■ **Directions**
With the line that contains "C2: 680nF (+3V3, GND) -> 680nF (GND, SIG13)" as the first line, output exactly every line through the end of the material.

++++++++++++++++++++

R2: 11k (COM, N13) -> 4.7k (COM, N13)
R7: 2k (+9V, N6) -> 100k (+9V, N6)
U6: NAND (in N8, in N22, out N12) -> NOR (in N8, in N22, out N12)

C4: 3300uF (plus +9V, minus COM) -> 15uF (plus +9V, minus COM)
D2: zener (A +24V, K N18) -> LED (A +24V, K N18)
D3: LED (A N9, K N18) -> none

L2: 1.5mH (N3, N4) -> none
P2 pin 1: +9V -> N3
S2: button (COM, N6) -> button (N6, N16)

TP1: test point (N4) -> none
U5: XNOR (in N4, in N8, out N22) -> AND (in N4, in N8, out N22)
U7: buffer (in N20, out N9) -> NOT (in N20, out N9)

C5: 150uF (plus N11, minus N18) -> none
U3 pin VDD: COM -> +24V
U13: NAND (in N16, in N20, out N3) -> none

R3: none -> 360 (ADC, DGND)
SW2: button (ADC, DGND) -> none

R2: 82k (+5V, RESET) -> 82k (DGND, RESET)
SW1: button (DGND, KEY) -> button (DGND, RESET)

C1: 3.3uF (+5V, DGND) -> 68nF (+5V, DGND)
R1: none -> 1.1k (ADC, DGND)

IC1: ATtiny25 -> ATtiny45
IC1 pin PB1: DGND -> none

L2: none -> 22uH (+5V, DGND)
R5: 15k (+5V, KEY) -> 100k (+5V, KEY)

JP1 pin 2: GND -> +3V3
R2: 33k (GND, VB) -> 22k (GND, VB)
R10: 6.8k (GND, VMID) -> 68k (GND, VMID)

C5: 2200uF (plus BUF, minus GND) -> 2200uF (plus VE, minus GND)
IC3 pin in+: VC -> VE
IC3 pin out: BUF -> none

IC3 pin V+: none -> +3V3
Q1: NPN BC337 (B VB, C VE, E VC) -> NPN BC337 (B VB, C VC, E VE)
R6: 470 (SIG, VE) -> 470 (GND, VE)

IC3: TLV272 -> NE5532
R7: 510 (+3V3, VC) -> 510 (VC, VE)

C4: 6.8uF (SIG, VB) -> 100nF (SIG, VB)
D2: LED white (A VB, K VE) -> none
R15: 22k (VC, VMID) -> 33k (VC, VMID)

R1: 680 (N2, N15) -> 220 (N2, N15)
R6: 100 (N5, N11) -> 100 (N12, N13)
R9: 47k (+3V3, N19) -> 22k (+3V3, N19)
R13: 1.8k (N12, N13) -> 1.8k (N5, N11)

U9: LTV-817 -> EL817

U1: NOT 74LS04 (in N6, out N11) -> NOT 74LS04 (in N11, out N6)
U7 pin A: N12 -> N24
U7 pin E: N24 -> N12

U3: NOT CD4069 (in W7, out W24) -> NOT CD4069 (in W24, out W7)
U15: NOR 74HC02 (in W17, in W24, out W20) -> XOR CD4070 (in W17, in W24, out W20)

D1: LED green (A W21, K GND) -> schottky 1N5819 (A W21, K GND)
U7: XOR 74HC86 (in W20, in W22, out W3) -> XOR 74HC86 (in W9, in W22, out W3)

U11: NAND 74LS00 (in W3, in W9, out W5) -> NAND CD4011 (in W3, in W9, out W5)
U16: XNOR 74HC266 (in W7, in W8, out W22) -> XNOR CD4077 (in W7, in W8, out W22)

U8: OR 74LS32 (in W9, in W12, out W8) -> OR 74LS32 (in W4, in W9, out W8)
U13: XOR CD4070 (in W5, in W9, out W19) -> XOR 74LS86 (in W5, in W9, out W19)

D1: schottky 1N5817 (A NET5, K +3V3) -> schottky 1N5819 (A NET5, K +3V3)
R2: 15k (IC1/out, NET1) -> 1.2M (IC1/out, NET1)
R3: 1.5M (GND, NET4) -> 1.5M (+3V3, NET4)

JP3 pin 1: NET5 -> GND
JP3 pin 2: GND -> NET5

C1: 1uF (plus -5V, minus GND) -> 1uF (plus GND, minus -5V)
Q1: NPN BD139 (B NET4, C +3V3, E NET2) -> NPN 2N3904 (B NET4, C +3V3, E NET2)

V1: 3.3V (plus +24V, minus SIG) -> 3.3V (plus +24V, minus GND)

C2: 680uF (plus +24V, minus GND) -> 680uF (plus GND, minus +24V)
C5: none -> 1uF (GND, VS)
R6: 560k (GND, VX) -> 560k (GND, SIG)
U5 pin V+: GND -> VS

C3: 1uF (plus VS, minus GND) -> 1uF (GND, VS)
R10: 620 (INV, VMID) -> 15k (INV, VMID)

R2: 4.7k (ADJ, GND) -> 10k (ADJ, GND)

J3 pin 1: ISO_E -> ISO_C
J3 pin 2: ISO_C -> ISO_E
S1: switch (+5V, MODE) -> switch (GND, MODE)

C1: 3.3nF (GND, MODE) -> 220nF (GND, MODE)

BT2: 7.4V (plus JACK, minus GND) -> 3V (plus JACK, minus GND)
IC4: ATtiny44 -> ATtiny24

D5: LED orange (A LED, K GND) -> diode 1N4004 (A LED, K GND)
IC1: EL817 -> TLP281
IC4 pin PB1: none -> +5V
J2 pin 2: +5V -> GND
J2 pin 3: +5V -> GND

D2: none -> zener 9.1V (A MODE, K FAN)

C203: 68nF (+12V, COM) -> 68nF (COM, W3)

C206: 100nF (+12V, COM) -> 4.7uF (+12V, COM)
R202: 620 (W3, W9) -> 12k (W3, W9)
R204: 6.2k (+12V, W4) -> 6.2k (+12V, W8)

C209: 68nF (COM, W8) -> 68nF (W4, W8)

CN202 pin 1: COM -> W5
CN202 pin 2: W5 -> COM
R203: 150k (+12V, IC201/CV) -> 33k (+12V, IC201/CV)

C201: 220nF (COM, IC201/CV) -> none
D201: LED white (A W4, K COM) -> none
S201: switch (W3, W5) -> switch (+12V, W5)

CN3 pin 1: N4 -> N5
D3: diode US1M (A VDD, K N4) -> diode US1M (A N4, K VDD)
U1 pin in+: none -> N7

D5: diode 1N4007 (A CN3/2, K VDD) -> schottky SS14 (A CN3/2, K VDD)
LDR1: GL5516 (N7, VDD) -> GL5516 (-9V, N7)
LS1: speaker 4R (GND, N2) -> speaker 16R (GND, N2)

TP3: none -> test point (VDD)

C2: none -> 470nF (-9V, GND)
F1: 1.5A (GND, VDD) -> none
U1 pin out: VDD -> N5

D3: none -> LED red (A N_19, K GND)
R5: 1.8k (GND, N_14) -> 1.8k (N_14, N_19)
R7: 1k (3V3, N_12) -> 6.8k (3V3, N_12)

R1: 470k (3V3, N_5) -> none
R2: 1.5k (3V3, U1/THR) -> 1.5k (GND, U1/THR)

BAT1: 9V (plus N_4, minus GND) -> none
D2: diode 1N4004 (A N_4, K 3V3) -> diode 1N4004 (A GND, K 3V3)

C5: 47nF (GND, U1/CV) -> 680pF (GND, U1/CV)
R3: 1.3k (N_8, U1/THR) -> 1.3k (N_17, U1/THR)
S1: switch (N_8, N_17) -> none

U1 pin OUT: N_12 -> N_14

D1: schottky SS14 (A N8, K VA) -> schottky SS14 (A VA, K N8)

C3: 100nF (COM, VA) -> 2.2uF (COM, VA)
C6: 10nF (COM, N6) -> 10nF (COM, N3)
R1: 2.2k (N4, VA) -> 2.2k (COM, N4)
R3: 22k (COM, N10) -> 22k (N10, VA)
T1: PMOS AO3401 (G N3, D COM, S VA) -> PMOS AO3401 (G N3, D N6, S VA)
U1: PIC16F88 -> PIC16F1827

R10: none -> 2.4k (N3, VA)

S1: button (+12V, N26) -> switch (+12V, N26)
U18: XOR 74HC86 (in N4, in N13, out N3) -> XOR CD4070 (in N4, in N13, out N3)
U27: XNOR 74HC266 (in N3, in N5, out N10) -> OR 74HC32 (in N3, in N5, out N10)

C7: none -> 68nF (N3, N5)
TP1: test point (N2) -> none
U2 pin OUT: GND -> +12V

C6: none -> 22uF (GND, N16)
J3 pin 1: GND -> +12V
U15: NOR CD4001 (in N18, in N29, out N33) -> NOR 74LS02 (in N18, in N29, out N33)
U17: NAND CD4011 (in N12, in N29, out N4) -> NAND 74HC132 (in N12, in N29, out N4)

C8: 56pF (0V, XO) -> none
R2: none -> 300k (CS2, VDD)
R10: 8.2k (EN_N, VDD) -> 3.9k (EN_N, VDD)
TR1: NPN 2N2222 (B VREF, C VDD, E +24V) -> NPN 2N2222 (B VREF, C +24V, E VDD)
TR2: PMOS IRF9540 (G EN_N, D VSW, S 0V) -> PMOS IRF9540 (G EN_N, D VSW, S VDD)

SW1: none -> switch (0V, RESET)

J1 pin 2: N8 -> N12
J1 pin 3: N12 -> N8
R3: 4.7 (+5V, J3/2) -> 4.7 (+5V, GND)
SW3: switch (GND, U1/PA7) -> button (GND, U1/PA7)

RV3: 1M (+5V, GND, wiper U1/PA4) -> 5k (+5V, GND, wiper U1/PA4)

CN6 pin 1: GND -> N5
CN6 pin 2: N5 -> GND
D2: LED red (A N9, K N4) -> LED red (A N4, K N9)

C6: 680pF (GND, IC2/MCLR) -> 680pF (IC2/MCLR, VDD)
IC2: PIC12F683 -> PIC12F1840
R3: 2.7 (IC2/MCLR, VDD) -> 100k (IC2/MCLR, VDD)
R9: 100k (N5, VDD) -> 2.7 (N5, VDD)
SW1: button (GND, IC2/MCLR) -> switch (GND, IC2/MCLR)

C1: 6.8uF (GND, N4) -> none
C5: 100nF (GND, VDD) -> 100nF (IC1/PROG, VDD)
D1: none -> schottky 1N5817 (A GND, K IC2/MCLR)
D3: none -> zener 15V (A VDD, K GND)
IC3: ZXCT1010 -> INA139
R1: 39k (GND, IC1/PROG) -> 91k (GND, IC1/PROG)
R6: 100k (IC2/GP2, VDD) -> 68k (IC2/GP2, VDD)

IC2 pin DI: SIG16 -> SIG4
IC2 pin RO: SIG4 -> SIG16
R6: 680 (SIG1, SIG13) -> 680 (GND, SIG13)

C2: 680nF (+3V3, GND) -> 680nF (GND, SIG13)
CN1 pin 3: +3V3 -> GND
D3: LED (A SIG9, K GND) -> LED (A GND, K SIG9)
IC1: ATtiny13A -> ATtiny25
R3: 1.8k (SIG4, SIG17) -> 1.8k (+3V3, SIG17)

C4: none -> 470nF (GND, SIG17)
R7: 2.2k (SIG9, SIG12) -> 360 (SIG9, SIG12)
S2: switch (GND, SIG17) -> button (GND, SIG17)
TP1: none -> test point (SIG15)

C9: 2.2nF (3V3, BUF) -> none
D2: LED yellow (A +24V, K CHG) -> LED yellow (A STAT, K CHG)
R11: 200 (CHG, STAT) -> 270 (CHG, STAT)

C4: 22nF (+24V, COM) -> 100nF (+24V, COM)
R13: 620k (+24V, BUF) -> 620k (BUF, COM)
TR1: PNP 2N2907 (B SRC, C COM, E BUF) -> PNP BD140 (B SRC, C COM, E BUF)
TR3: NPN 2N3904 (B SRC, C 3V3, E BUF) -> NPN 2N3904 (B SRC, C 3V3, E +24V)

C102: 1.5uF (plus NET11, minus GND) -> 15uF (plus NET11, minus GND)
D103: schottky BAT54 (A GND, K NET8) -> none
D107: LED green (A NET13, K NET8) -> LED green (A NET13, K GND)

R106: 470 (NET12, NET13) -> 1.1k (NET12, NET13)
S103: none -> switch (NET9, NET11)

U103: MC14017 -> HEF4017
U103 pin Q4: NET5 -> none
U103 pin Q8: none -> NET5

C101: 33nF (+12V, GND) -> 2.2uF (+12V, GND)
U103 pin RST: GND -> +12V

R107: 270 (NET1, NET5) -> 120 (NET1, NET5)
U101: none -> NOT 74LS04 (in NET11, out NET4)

++++++++++++++++++++

■ **Response to this task**
C2: 680nF (+3V3, GND) -> 680nF (GND, SIG13)
CN1 pin 3: +3V3 -> GND
D3: LED (A SIG9, K GND) -> LED (A GND, K SIG9)
IC1: ATtiny13A -> ATtiny25
R3: 1.8k (SIG4, SIG17) -> 1.8k (+3V3, SIG17)

C4: none -> 470nF (GND, SIG17)
R7: 2.2k (SIG9, SIG12) -> 360 (SIG9, SIG12)
S2: switch (GND, SIG17) -> button (GND, SIG17)
TP1: none -> test point (SIG15)

C9: 2.2nF (3V3, BUF) -> none
D2: LED yellow (A +24V, K CHG) -> LED yellow (A STAT, K CHG)
R11: 200 (CHG, STAT) -> 270 (CHG, STAT)

C4: 22nF (+24V, COM) -> 100nF (+24V, COM)
R13: 620k (+24V, BUF) -> 620k (BUF, COM)
TR1: PNP 2N2907 (B SRC, C COM, E BUF) -> PNP BD140 (B SRC, C COM, E BUF)
TR3: NPN 2N3904 (B SRC, C 3V3, E BUF) -> NPN 2N3904 (B SRC, C 3V3, E +24V)

C102: 1.5uF (plus NET11, minus GND) -> 15uF (plus NET11, minus GND)
D103: schottky BAT54 (A GND, K NET8) -> none
D107: LED green (A NET13, K NET8) -> LED green (A NET13, K GND)

R106: 470 (NET12, NET13) -> 1.1k (NET12, NET13)
S103: none -> switch (NET9, NET11)

U103: MC14017 -> HEF4017
U103 pin Q4: NET5 -> none
U103 pin Q8: none -> NET5

C101: 33nF (+12V, GND) -> 2.2uF (+12V, GND)
U103 pin RST: GND -> +12V

R107: 270 (NET1, NET5) -> 120 (NET1, NET5)
U101: none -> NOT 74LS04 (in NET11, out NET4)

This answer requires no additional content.